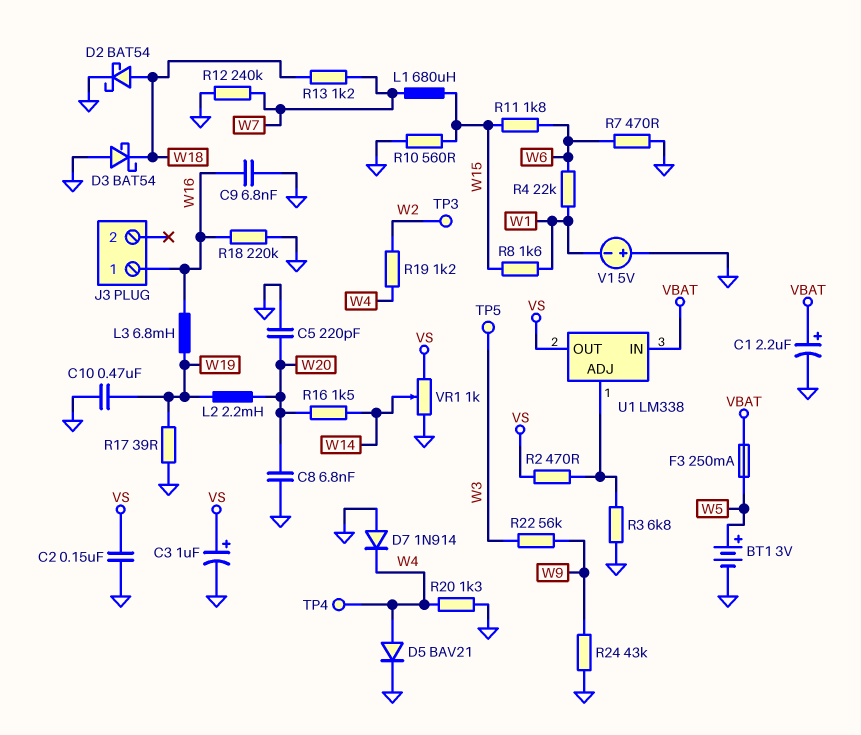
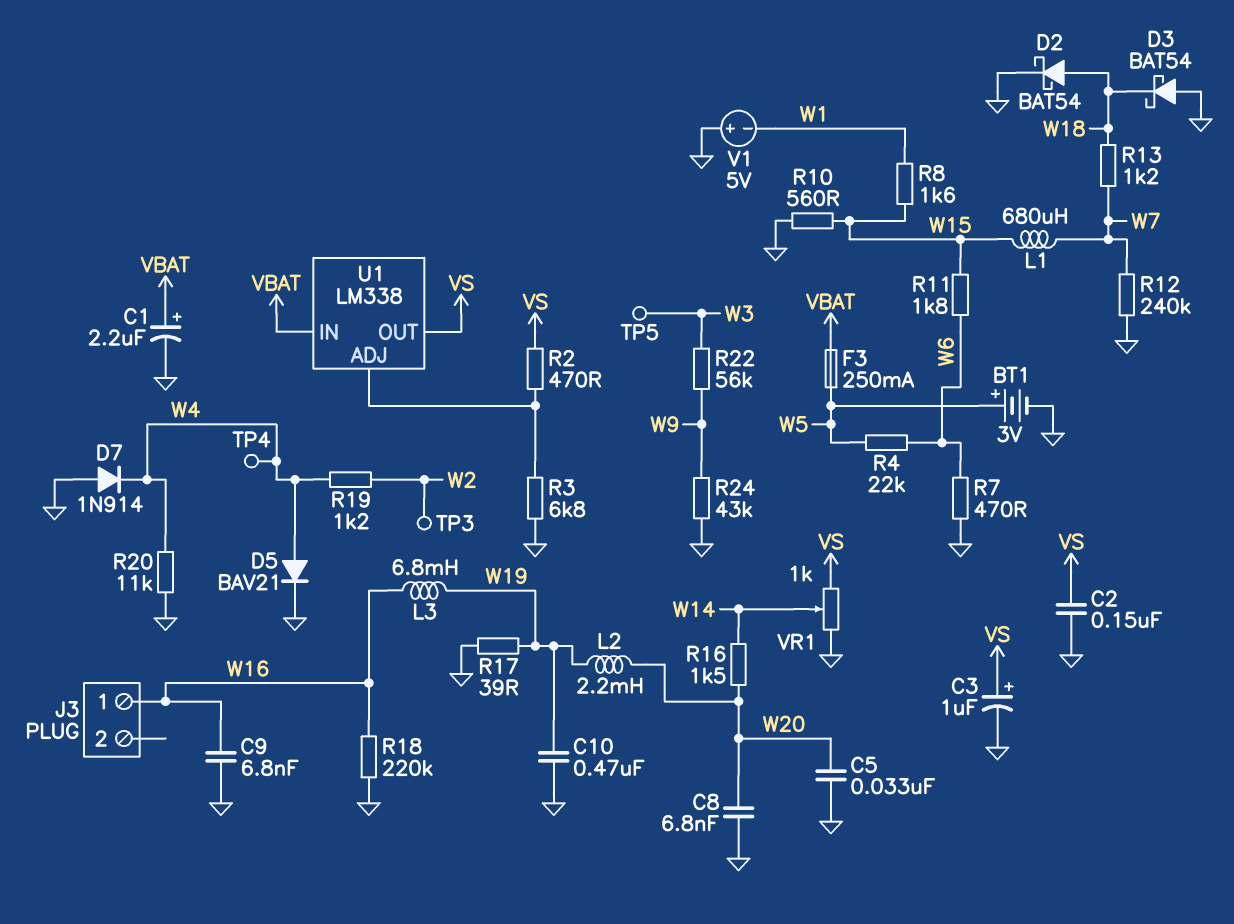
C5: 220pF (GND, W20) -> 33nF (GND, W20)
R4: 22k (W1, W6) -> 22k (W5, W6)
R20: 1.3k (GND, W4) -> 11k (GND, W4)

---

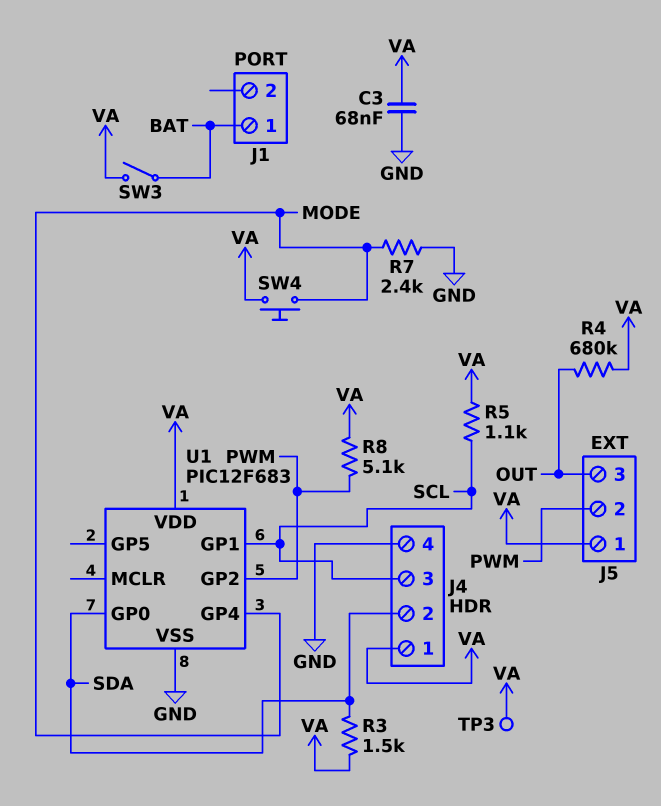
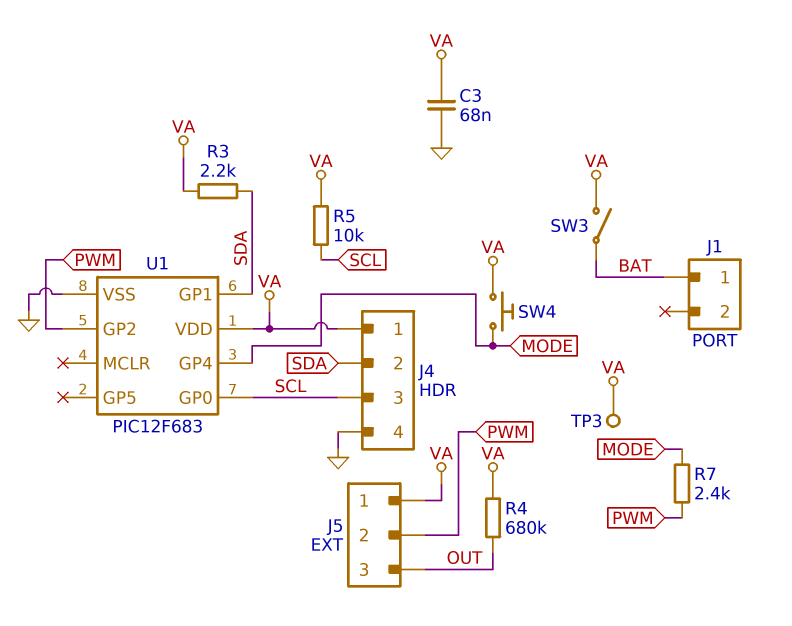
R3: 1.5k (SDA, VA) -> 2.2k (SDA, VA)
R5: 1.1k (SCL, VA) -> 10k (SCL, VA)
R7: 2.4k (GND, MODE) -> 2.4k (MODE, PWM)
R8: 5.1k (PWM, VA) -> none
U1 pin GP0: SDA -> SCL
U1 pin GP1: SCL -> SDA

...

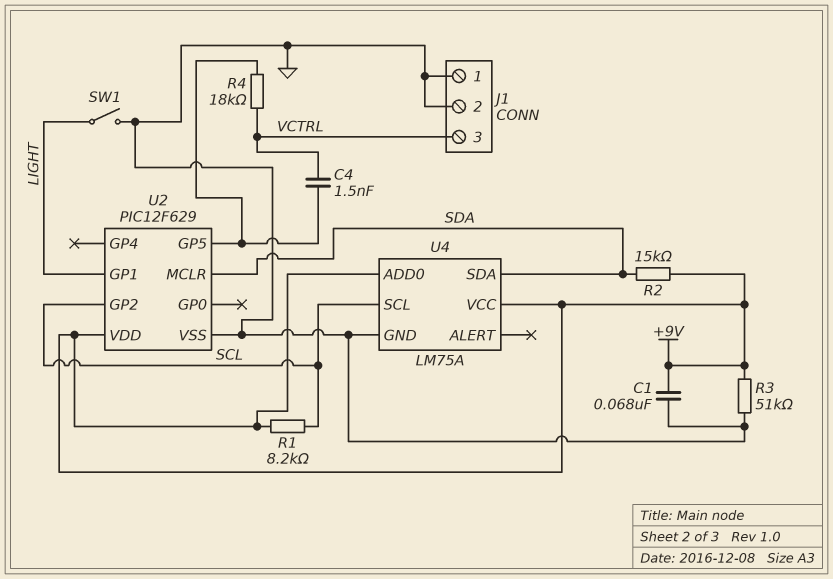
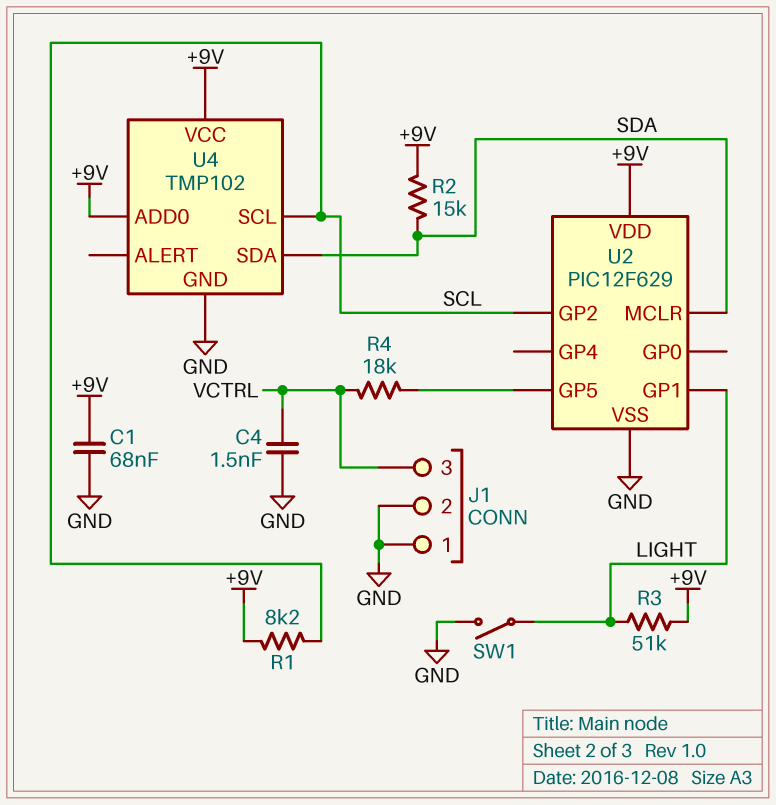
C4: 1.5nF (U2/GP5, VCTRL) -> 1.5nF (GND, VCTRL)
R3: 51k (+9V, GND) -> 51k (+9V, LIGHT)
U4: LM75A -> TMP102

*TASK OBJECTIVE*
Print again the lines of the entries above that fall between the line holding "R8: 5.1k (PWM, VA) -> none" and the line holding "U1 pin GP1: SCL -> SDA", inclusive, exactly as they stand.

*WRITTEN RESPONSE*
R8: 5.1k (PWM, VA) -> none
U1 pin GP0: SDA -> SCL
U1 pin GP1: SCL -> SDA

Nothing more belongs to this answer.